Instructions for the task: Pictures must be left out. Print the lines from the beginning of the material through the line holding "change=recoloured; old=cone shape", exactly and nothing else.
* * *
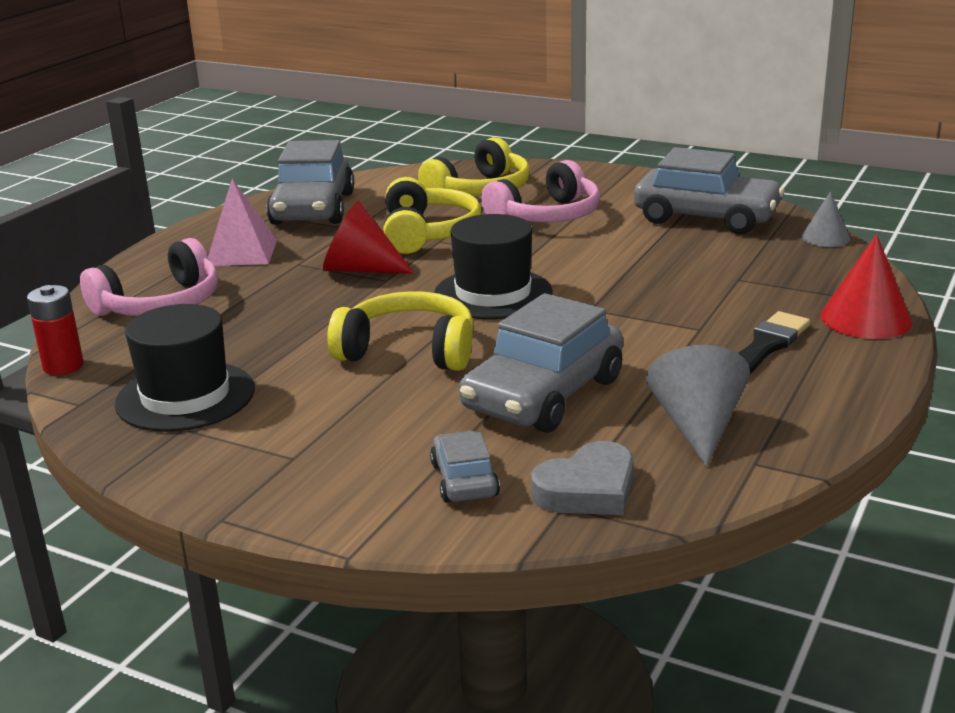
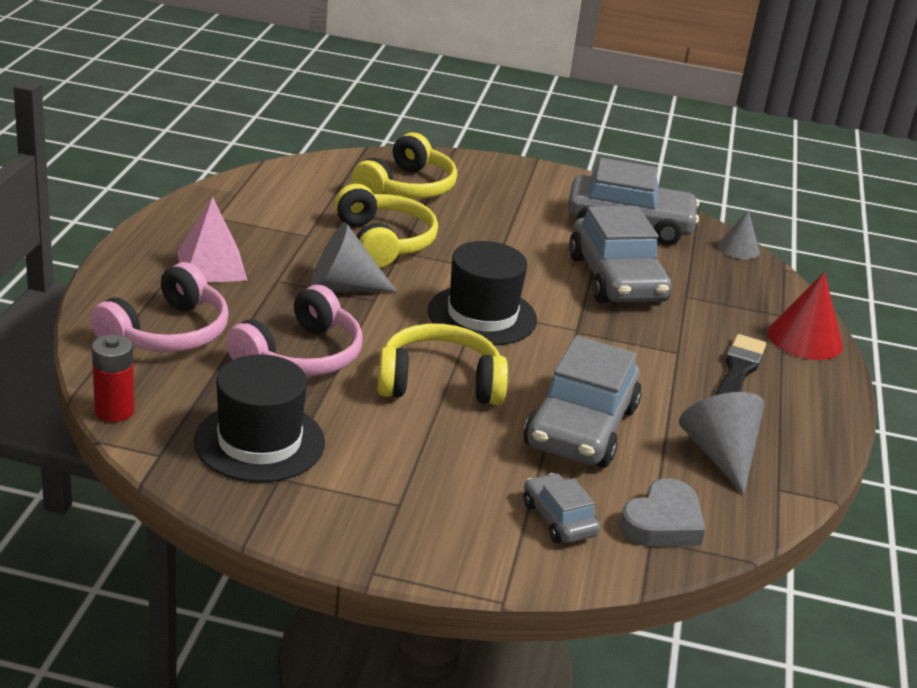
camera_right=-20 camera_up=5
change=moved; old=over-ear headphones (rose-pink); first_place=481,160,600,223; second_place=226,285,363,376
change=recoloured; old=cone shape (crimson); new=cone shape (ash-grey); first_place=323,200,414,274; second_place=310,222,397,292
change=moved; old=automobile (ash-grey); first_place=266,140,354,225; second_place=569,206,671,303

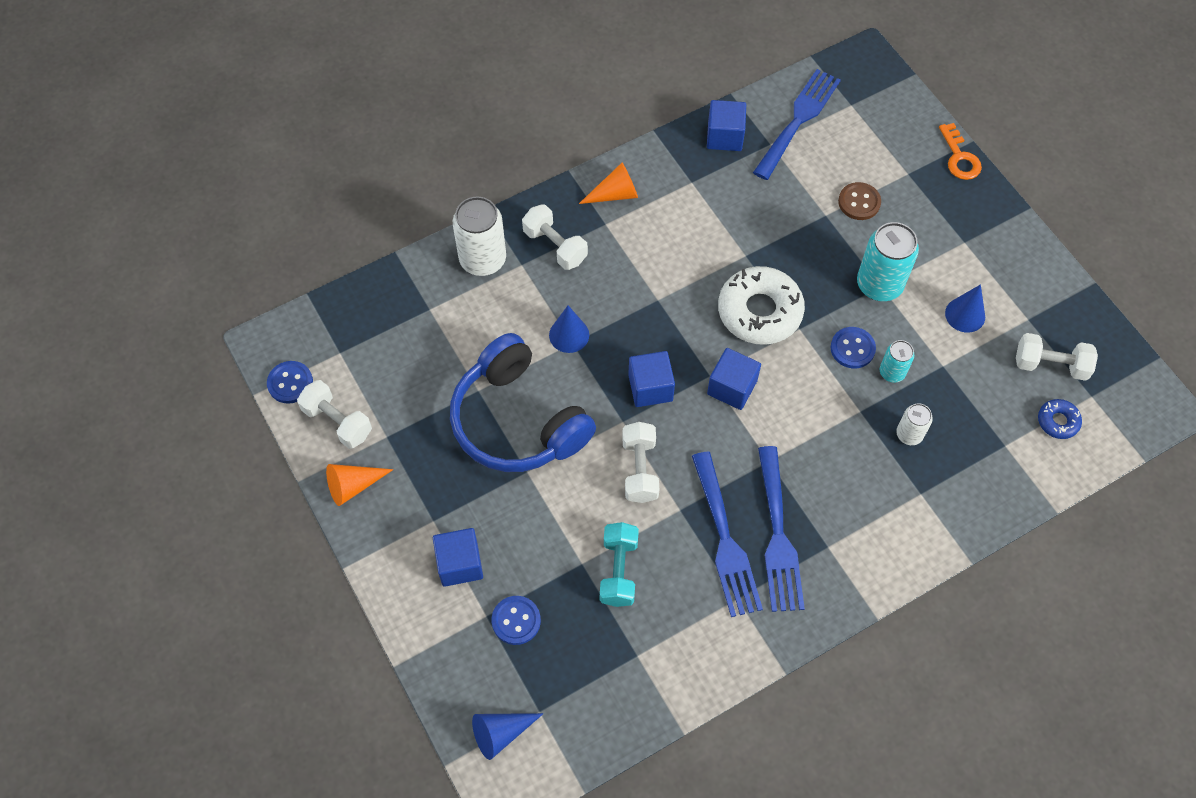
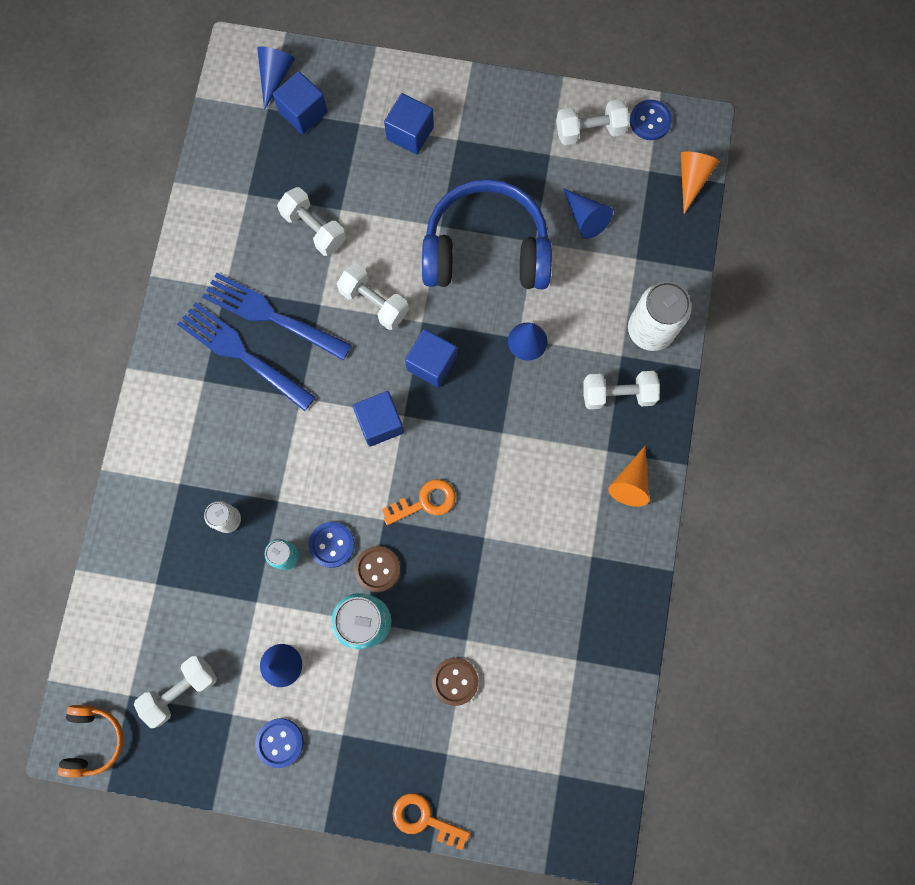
camera_right=130 camera_up=15
change=added; new=over-ear headphones (orange); second_place=58,705,123,778
change=moved; old=shirt button (cobalt); first_place=492,596,541,645; second_place=255,718,303,768
change=moved; old=solid cube (cobalt); first_place=707,100,746,151; second_place=273,71,328,134
change=recoloured; old=dumbbell (aqua); new=dumbbell (snow-white); first_place=600,522,639,607; second_place=277,187,346,256
change=added; new=shirt button (russet); second_place=354,546,400,592
change=replaced; old=doughnut (snow-white); new=key (orange); first_place=718,266,805,345; second_place=382,479,455,525
change=added; new=cone shape (cobalt); second_place=563,188,613,239
change=moved; old=cone shape (orange); first_place=326,464,394,506; second_place=681,152,719,214
change=removed; old=table fork (cobalt); first_place=753,69,841,180
change=removed; old=doughnut (cobalt); first_place=1038,399,1082,439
* * *
Response below:
camera_right=-20 camera_up=5
change=moved; old=over-ear headphones (rose-pink); first_place=481,160,600,223; second_place=226,285,363,376
change=recoloured; old=cone shape (crimson); new=cone shape (ash-grey); first_place=323,200,414,274; second_place=310,222,397,292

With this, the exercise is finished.